◆ Data listing:
========================
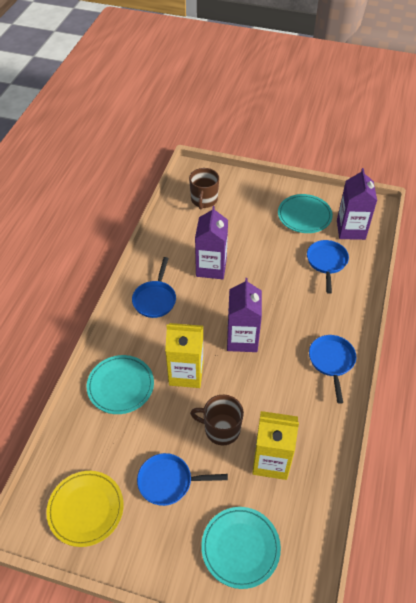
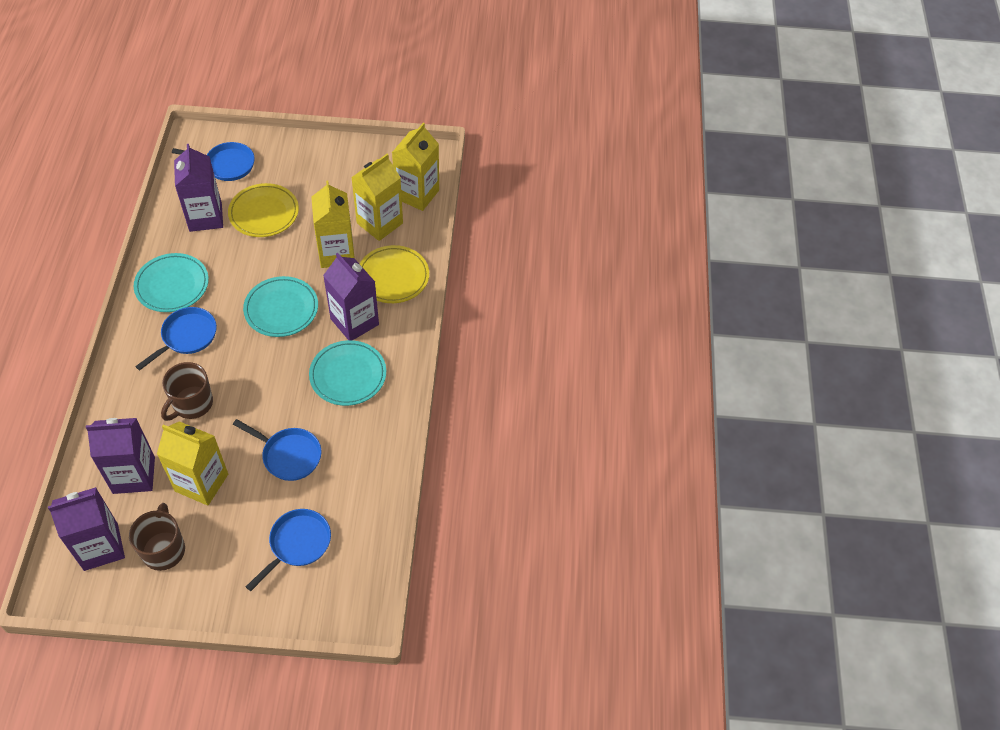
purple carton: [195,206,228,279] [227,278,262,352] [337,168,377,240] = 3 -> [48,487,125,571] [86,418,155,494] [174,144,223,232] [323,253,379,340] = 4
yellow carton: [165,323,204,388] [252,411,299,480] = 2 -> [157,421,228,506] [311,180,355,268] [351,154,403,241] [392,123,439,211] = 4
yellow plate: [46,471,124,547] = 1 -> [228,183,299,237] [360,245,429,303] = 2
========================
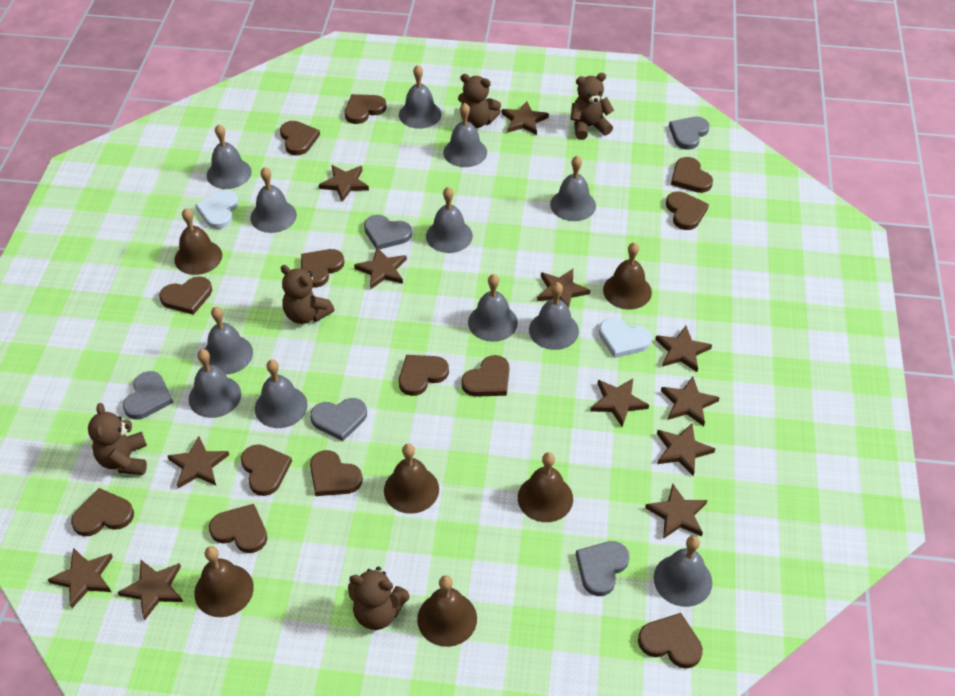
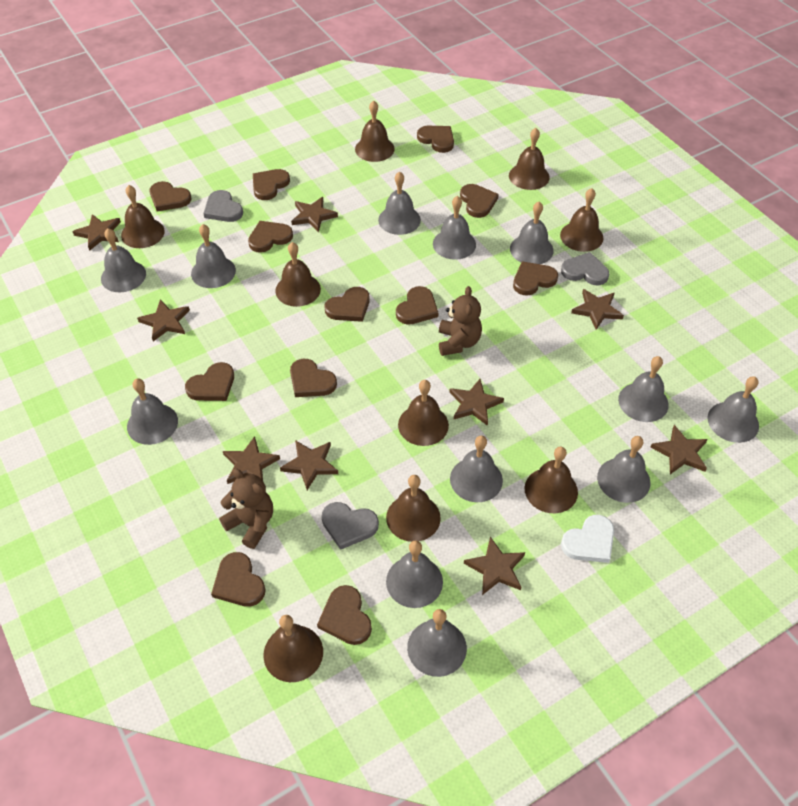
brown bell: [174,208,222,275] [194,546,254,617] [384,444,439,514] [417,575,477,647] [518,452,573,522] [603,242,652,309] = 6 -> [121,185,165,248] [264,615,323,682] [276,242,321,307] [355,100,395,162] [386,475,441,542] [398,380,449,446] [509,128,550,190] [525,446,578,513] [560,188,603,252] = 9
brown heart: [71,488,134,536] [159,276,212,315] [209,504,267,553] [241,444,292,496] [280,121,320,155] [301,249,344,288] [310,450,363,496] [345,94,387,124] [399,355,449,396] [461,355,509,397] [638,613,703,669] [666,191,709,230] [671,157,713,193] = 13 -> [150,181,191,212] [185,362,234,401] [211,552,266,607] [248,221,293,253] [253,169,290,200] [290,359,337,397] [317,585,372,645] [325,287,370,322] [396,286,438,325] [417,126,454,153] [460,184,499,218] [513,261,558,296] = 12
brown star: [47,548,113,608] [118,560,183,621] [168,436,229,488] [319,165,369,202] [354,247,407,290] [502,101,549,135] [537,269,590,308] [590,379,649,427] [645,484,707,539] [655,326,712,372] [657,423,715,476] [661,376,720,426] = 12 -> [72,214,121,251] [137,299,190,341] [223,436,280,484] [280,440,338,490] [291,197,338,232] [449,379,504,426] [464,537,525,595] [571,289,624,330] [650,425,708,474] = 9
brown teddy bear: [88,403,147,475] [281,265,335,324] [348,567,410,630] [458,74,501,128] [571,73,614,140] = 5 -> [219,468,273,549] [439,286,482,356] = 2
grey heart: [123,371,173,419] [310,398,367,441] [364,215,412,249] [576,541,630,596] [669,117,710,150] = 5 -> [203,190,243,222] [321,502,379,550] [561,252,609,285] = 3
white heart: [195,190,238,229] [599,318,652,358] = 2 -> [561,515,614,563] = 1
========================
◆ Directions for this task: Count every line in the data where the string "yellow" occurs. Give nothing except the number.

◆ Response: 2